Work required:
Starting with the line that contains "R2: 3k (VA, X1) -> 3k (IN0, VA)" and stopping after the line that contains "U19: NAND 74HC132", copy the entries below exactly. Include nothing else.

Material provided:
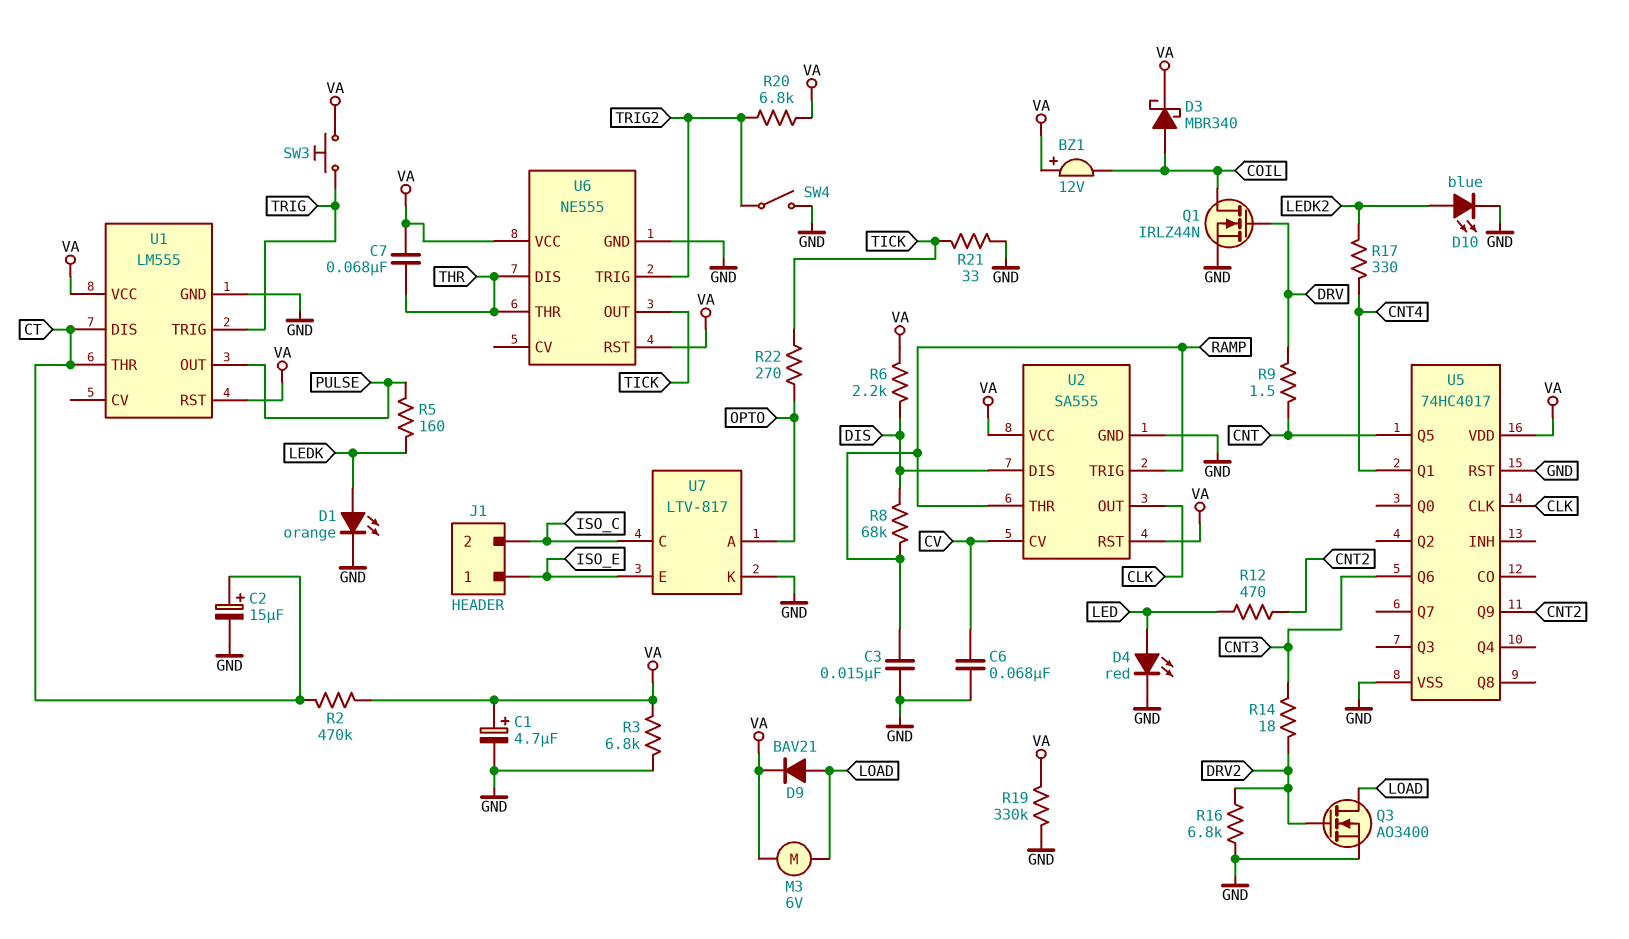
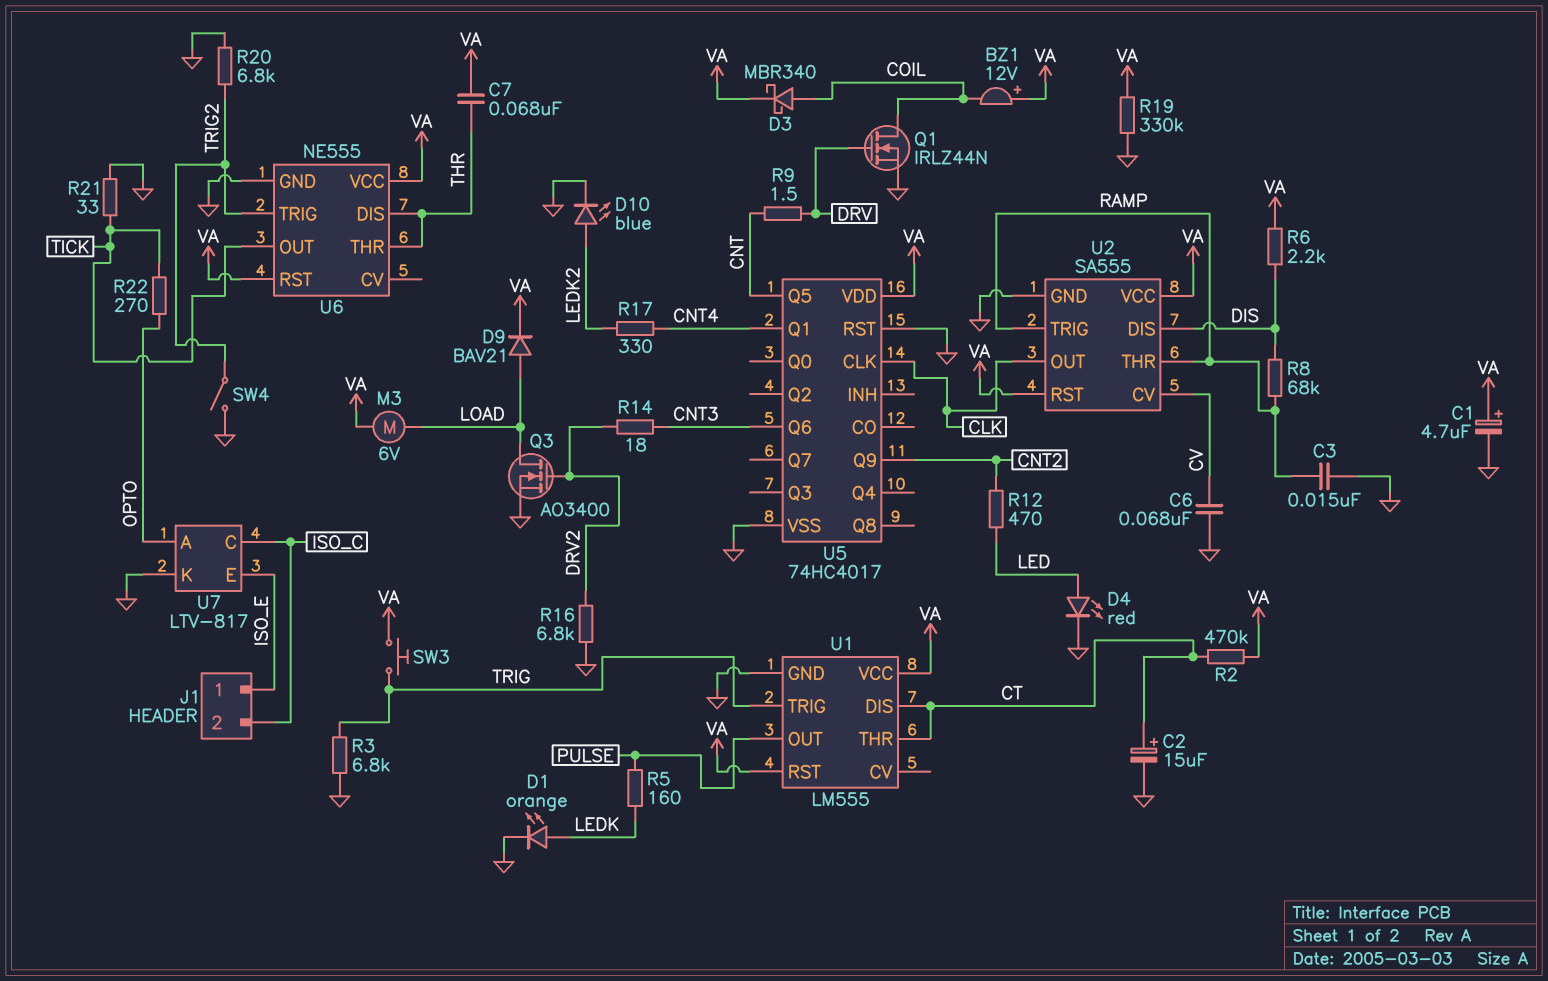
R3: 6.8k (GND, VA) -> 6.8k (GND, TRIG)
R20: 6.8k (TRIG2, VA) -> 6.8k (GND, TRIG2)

==

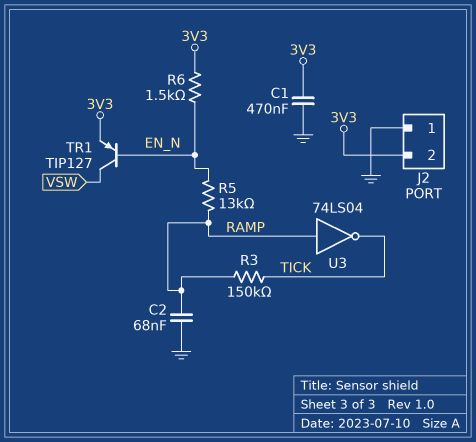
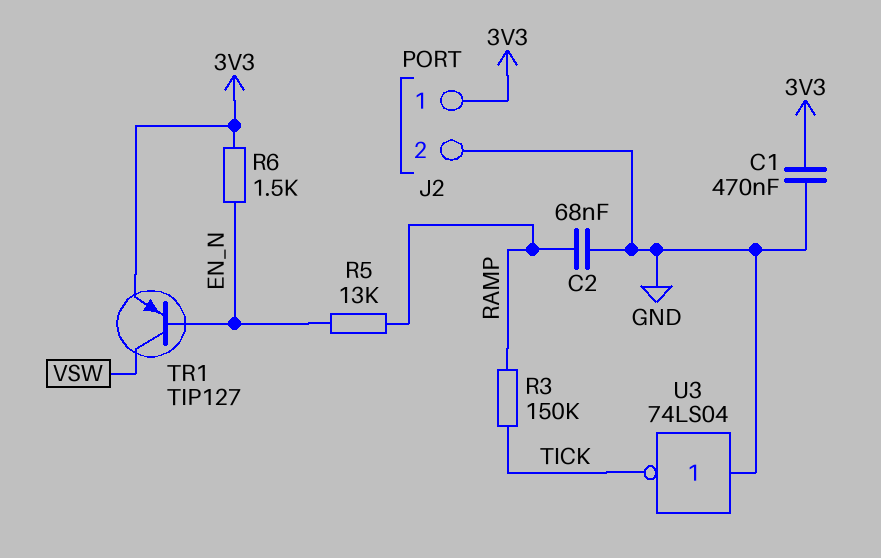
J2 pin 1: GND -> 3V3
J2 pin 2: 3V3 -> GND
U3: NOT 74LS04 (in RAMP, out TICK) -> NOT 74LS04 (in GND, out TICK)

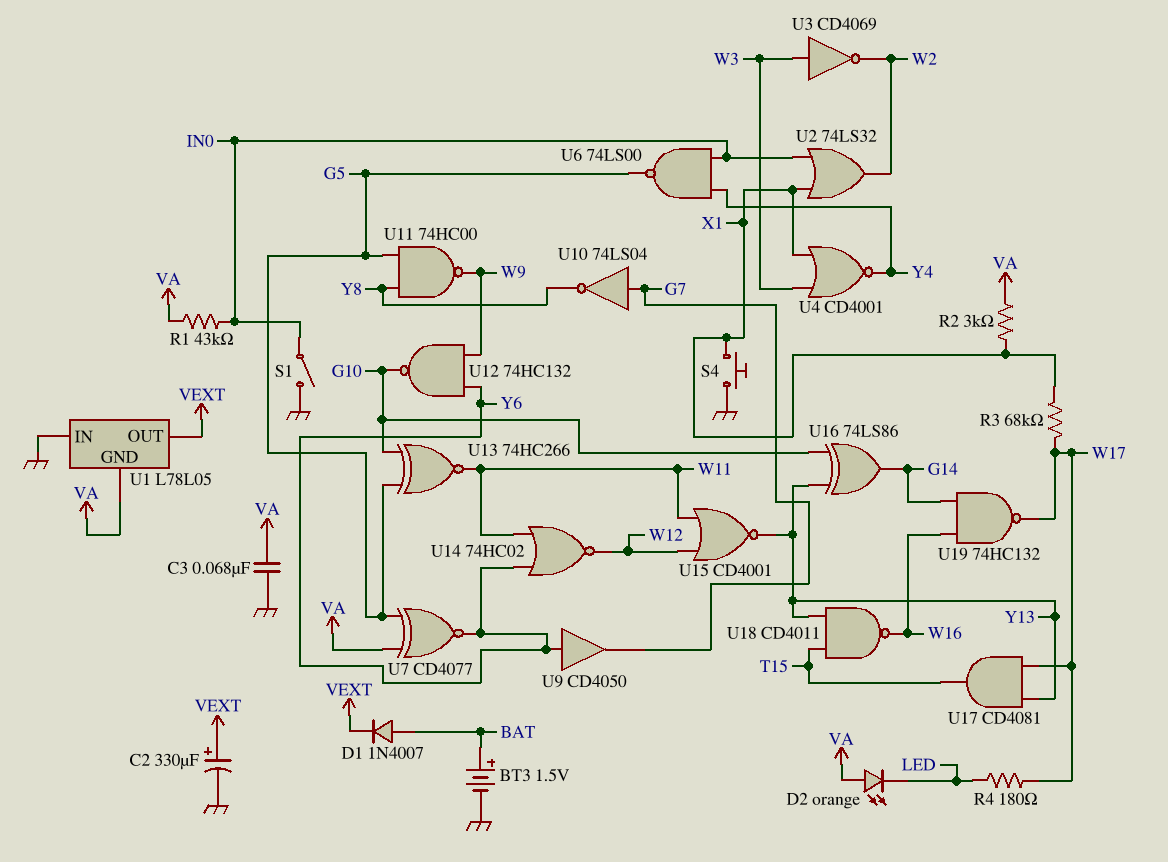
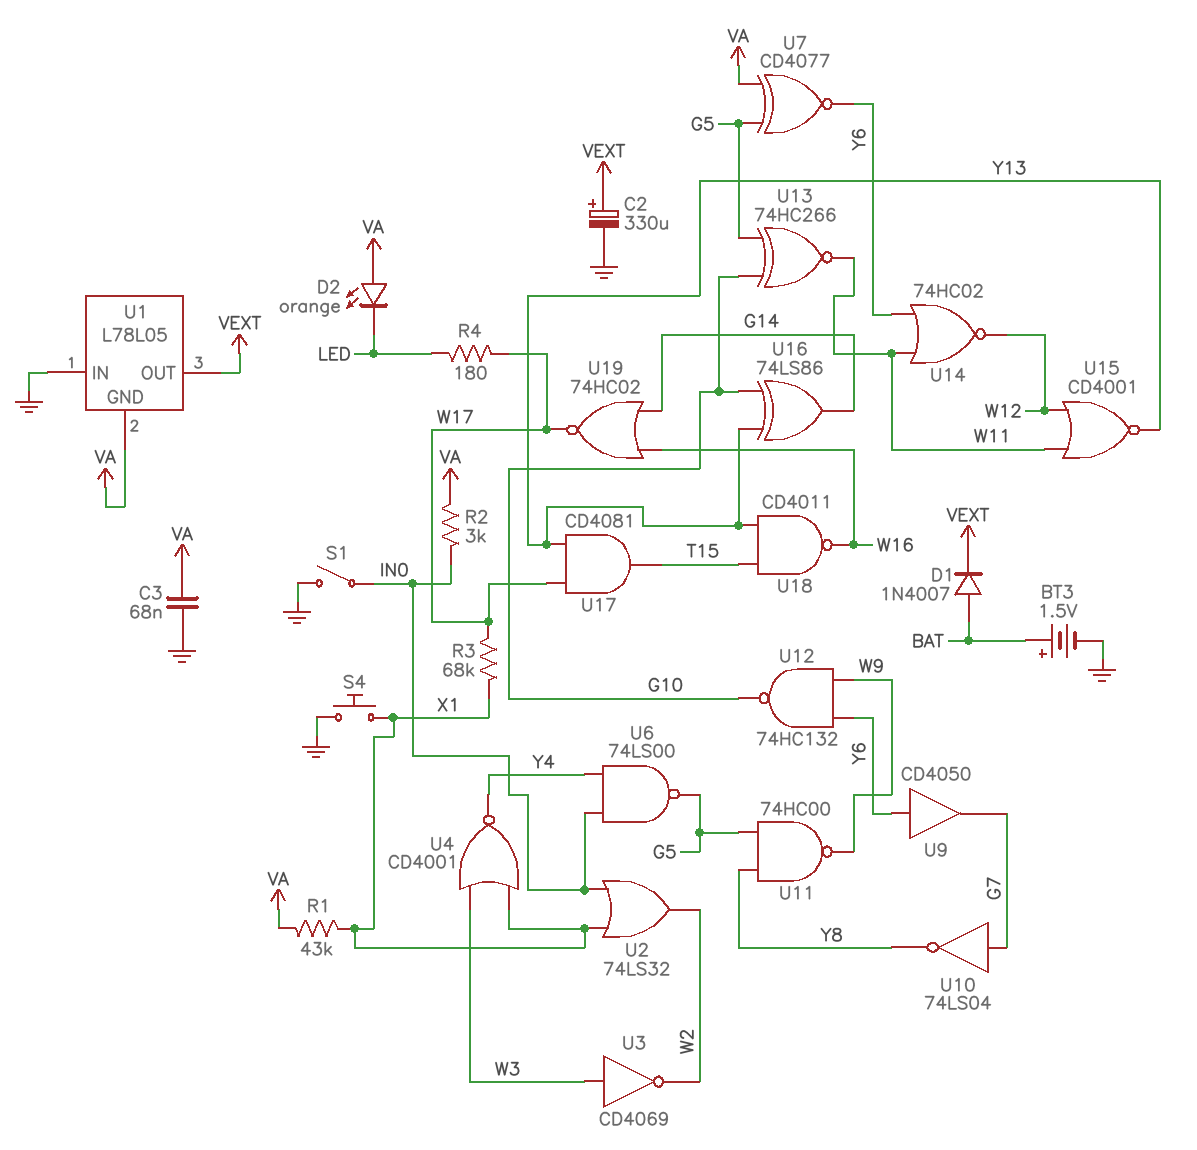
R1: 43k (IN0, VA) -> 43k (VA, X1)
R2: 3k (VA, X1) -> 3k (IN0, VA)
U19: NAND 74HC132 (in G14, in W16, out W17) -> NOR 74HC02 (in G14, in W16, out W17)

---

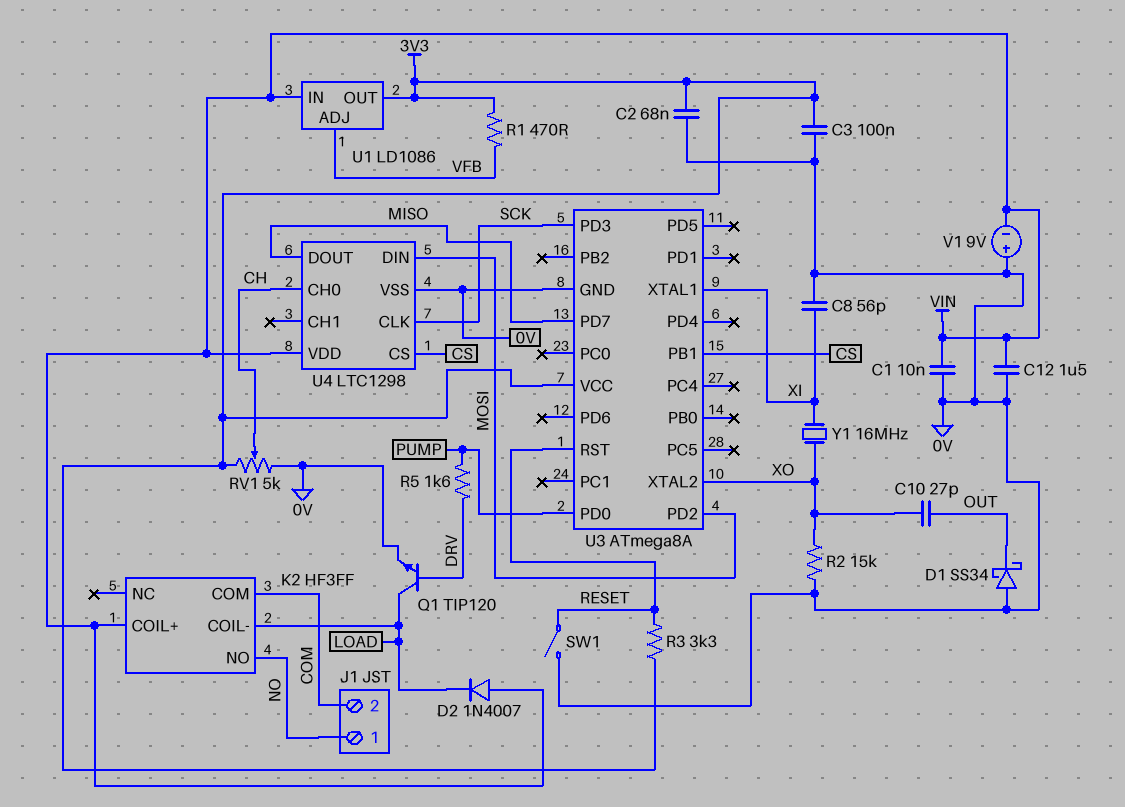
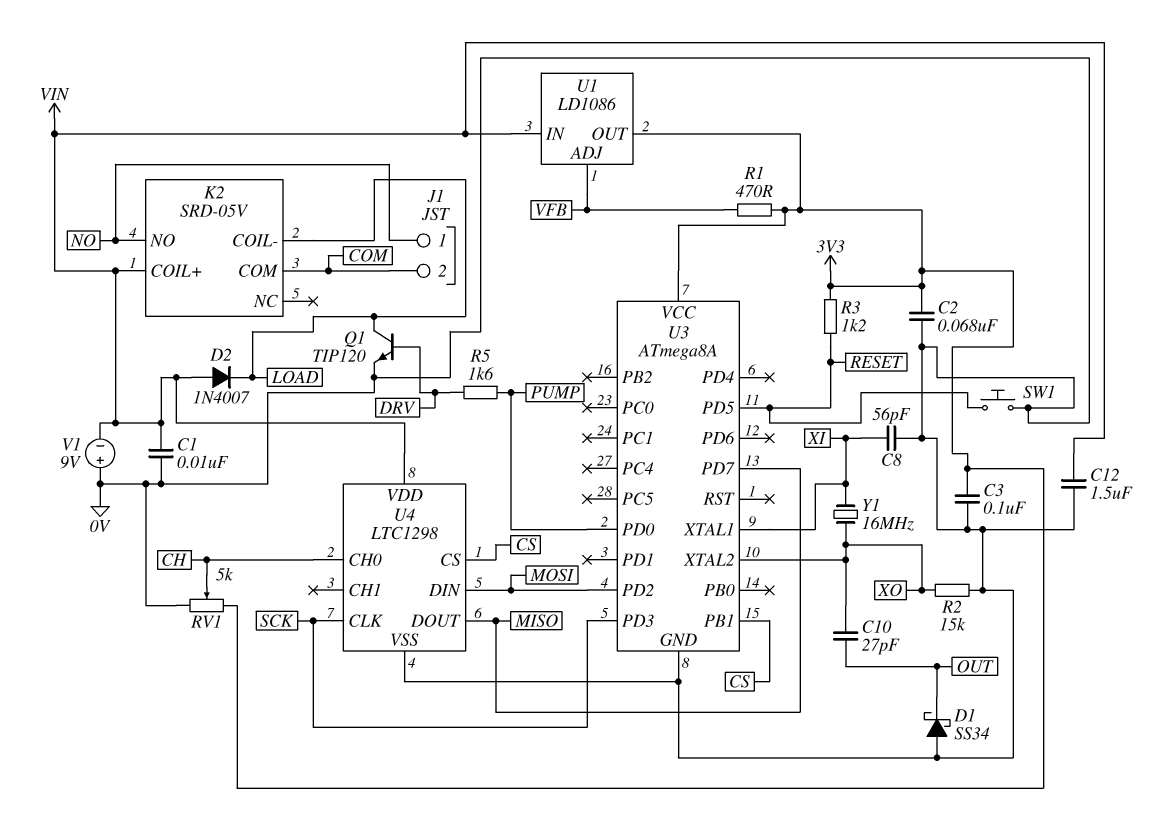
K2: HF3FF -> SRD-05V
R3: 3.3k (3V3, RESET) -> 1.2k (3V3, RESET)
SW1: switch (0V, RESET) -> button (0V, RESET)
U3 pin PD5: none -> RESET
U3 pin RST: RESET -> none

Response to this exercise:
R2: 3k (VA, X1) -> 3k (IN0, VA)
U19: NAND 74HC132 (in G14, in W16, out W17) -> NOR 74HC02 (in G14, in W16, out W17)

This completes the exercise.